## Work request
Transcribe the whole listing without a single picture.

## Recorded data
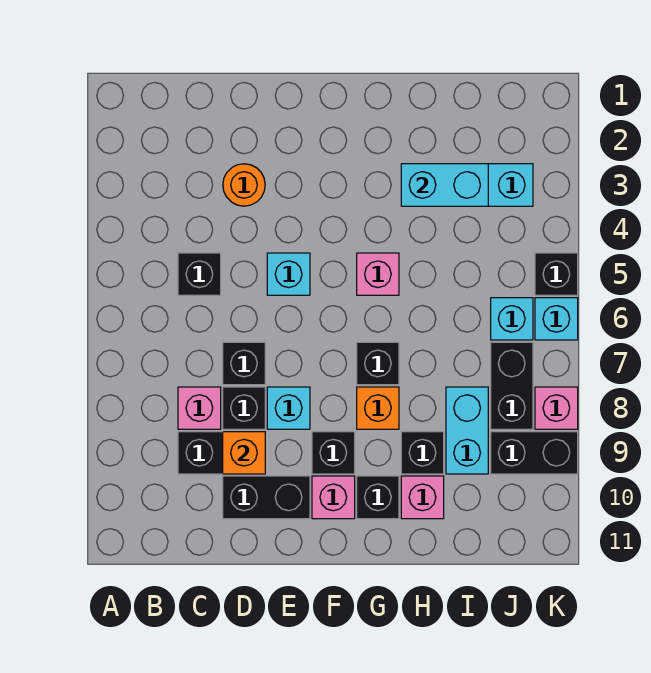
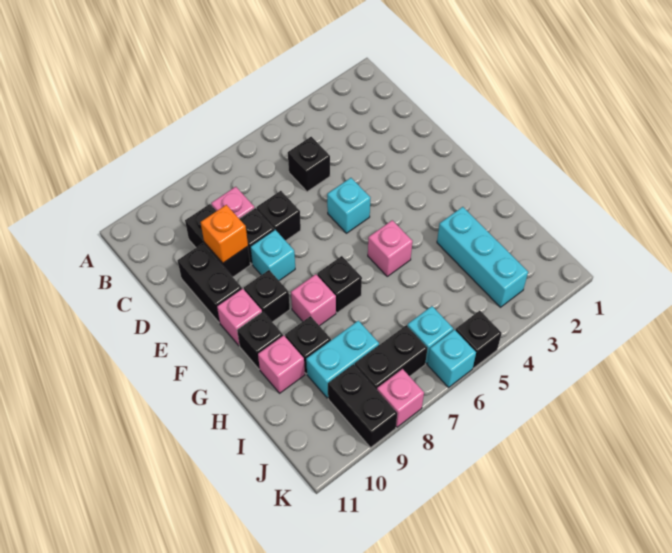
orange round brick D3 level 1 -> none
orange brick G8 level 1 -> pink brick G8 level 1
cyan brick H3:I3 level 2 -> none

## Task answer
orange round brick D3 level 1 -> none
orange brick G8 level 1 -> pink brick G8 level 1
cyan brick H3:I3 level 2 -> none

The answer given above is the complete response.